═════ Data provided
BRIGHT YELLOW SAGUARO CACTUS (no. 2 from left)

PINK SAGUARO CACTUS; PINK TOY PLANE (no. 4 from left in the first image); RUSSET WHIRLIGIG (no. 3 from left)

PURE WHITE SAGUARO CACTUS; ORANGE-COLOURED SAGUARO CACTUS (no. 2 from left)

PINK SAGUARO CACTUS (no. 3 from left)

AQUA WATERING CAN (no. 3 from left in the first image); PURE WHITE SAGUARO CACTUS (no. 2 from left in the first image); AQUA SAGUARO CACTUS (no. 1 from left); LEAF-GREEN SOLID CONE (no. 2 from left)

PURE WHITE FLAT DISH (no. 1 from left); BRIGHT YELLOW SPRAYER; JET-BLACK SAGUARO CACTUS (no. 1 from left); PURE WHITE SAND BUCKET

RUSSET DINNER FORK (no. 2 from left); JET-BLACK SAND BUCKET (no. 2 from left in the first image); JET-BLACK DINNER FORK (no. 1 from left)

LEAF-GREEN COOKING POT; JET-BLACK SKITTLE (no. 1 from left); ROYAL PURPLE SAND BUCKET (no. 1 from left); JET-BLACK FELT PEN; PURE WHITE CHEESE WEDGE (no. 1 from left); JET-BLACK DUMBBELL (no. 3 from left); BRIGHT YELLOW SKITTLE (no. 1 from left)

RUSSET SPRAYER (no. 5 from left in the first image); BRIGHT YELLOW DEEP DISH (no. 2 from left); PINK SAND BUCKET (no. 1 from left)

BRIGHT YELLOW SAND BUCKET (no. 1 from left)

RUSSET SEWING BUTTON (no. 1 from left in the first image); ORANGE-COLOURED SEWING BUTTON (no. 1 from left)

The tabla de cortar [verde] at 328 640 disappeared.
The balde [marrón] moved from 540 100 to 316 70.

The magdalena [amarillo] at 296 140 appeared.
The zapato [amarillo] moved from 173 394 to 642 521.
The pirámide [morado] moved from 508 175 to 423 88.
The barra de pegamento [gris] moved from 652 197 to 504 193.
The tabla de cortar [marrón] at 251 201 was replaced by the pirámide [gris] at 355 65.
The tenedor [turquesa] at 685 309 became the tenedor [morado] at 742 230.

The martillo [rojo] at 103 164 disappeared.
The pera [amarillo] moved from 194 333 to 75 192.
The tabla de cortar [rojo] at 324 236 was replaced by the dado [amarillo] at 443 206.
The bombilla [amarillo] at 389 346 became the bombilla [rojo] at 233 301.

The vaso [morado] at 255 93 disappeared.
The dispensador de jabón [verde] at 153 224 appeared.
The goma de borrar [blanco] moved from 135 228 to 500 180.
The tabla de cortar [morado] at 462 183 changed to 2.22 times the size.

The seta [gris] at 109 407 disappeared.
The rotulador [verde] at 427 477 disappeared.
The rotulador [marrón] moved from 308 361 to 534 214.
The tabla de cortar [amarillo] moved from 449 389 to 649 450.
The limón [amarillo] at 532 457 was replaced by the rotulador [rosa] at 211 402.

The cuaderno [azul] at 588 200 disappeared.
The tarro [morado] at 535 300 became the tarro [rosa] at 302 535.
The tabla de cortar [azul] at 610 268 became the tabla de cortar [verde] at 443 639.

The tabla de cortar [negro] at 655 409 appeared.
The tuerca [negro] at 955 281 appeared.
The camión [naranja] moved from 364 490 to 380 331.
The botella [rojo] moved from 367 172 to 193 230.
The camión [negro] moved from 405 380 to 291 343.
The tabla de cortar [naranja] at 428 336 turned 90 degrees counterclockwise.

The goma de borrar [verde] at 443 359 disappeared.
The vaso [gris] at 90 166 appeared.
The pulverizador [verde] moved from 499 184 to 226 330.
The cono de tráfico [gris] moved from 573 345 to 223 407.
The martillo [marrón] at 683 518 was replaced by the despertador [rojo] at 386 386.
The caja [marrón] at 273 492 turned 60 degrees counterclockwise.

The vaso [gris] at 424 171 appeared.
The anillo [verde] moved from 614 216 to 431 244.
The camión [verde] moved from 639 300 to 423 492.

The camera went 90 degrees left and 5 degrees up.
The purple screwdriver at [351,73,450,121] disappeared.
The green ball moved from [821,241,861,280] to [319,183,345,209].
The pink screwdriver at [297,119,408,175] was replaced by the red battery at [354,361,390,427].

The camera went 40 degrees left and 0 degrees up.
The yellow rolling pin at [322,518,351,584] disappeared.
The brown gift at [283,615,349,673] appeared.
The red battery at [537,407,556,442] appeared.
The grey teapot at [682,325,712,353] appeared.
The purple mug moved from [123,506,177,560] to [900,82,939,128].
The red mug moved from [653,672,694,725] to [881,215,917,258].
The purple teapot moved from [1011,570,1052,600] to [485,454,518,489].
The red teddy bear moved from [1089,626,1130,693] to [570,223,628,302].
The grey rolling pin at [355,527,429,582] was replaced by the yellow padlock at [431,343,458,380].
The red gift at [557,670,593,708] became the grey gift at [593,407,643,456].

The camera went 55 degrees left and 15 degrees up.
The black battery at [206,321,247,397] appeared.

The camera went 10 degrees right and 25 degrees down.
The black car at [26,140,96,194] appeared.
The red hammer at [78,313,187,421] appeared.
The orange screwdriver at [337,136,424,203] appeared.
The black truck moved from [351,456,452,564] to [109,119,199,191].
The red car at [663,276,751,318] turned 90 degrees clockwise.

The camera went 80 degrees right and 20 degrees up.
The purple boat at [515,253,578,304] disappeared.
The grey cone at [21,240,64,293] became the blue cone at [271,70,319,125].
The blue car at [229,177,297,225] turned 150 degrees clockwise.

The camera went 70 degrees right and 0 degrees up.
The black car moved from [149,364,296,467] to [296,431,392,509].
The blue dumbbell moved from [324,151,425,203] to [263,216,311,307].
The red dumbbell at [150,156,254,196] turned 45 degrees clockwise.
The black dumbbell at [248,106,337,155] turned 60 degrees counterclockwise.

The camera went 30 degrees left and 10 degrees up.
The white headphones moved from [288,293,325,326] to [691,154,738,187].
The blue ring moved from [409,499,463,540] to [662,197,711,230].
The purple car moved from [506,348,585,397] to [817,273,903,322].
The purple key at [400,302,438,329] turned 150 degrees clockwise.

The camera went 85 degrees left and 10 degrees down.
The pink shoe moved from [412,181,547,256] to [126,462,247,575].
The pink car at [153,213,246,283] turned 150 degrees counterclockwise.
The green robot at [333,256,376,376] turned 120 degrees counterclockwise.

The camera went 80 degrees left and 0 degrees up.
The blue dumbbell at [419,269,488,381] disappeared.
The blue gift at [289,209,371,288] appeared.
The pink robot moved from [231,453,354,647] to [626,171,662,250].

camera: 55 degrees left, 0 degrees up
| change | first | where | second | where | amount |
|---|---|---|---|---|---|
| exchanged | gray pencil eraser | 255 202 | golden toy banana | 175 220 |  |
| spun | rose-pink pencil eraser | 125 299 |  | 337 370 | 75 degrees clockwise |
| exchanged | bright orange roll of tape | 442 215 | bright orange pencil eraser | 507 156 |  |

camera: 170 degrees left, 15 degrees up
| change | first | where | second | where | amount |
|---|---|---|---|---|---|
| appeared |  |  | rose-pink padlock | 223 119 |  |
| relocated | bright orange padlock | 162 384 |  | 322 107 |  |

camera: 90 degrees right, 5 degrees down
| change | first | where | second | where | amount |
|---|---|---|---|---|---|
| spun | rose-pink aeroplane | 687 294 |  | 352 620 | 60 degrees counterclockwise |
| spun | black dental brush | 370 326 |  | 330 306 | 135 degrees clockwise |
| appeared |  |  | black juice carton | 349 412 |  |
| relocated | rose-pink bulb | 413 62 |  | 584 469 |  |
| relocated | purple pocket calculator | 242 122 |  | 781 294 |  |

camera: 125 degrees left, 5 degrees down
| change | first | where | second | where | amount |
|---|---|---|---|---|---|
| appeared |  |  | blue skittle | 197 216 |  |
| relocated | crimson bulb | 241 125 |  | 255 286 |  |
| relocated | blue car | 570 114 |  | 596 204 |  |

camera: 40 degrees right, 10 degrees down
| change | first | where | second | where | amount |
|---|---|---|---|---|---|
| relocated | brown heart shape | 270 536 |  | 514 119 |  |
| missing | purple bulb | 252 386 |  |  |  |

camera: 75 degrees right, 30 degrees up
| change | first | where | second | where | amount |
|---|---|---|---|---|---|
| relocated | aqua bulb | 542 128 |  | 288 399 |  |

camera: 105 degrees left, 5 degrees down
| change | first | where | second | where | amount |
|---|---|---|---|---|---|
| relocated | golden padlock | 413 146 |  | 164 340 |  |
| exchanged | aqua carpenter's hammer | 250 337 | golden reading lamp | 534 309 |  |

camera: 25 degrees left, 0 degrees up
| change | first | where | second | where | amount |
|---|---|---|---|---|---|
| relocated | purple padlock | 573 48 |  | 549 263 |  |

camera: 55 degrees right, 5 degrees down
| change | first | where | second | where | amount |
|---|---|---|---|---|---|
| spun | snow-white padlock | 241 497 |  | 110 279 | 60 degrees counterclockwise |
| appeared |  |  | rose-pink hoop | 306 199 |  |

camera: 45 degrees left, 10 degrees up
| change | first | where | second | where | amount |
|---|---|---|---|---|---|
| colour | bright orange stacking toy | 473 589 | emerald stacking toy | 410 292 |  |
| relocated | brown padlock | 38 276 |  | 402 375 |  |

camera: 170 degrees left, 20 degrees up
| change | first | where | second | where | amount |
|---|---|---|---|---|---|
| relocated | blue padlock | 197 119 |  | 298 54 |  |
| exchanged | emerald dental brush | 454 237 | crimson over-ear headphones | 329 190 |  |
══════════
Please give the number of lines in the listing above that contain the string "marrón", without anything else.

**Response to this task**
5